→ Exercise aim
Given the listing below, write out exactly the lines starting with the line that has "C102: 220nF (GND, RX) -> 220nF (GND, VS)" and going on through the line that has "U102: PIC12F1840 -> PIC12F629", both kept.

→ Data records
Start of Block
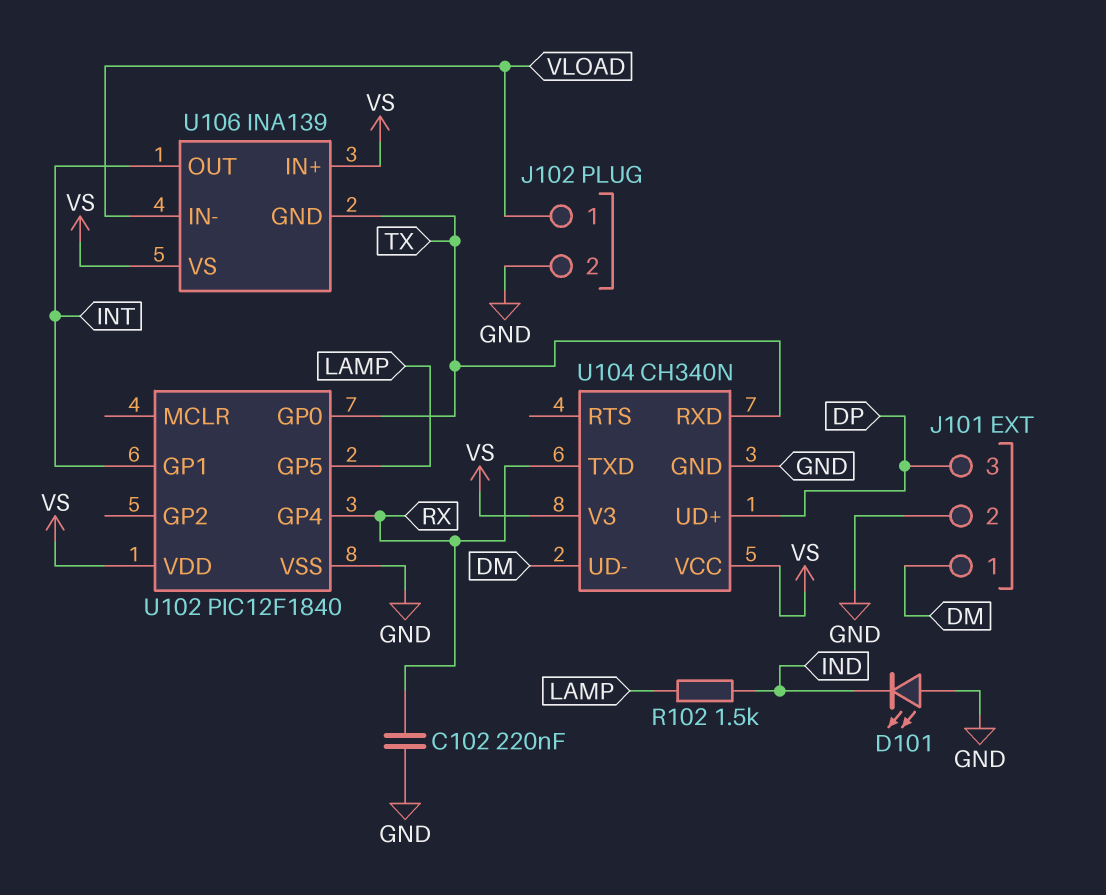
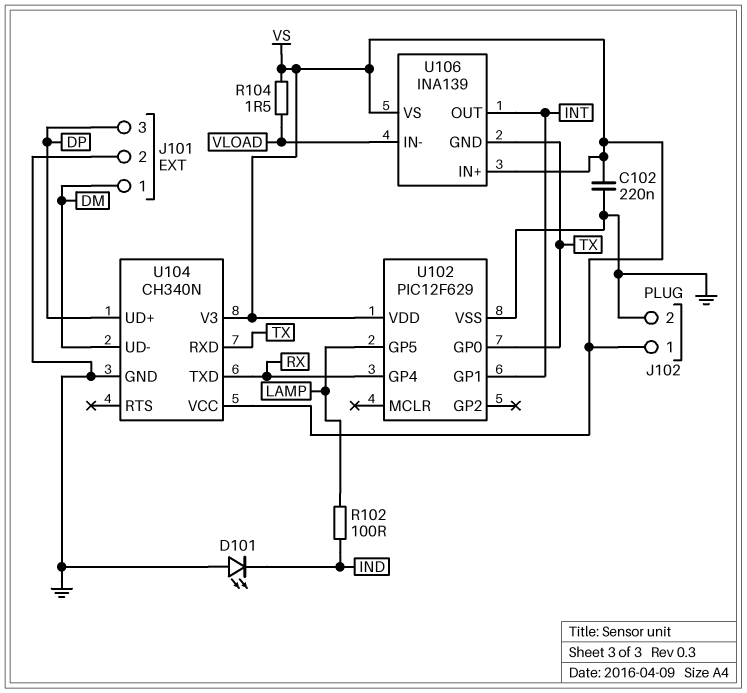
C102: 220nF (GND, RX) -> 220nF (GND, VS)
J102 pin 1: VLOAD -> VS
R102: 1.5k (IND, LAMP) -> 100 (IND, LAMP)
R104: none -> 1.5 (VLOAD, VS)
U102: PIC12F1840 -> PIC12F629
End of Block
Start of Block
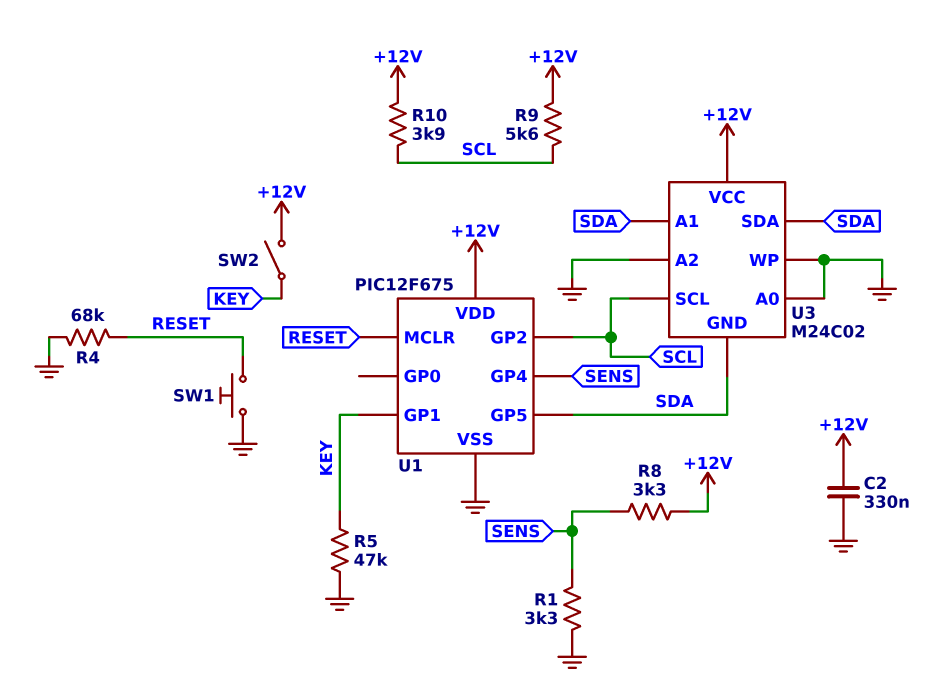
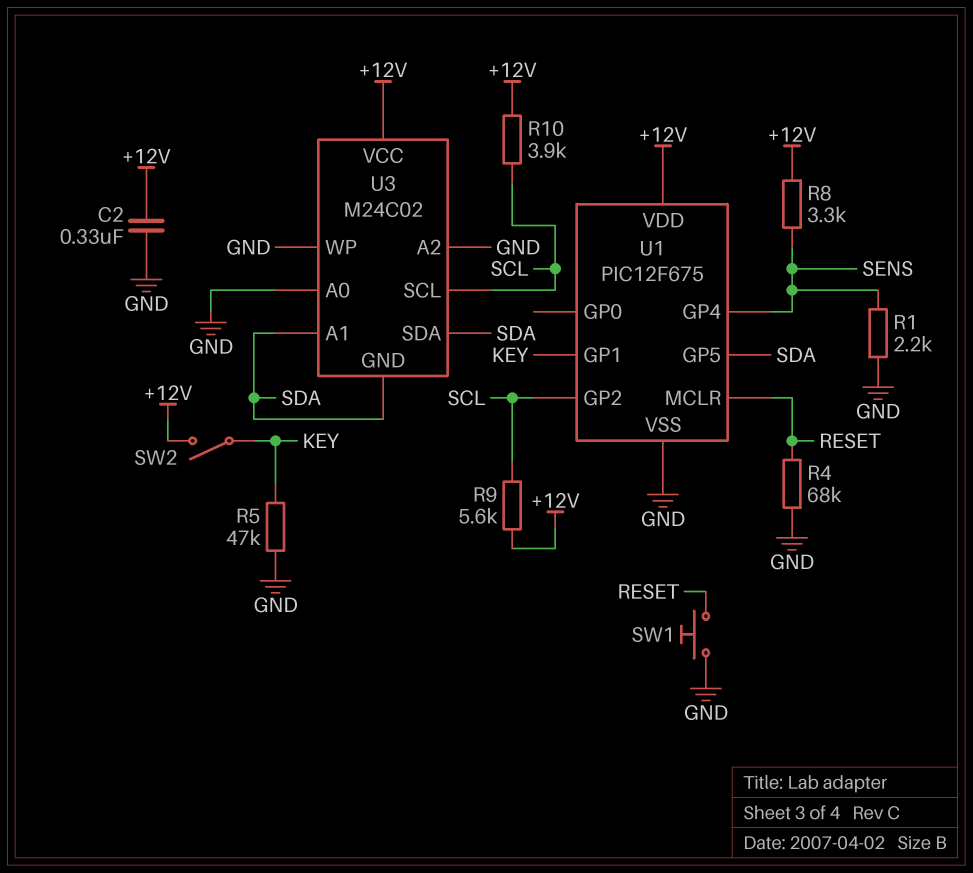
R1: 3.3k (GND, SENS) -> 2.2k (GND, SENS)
End of Block
→ Completed exercise
C102: 220nF (GND, RX) -> 220nF (GND, VS)
J102 pin 1: VLOAD -> VS
R102: 1.5k (IND, LAMP) -> 100 (IND, LAMP)
R104: none -> 1.5 (VLOAD, VS)
U102: PIC12F1840 -> PIC12F629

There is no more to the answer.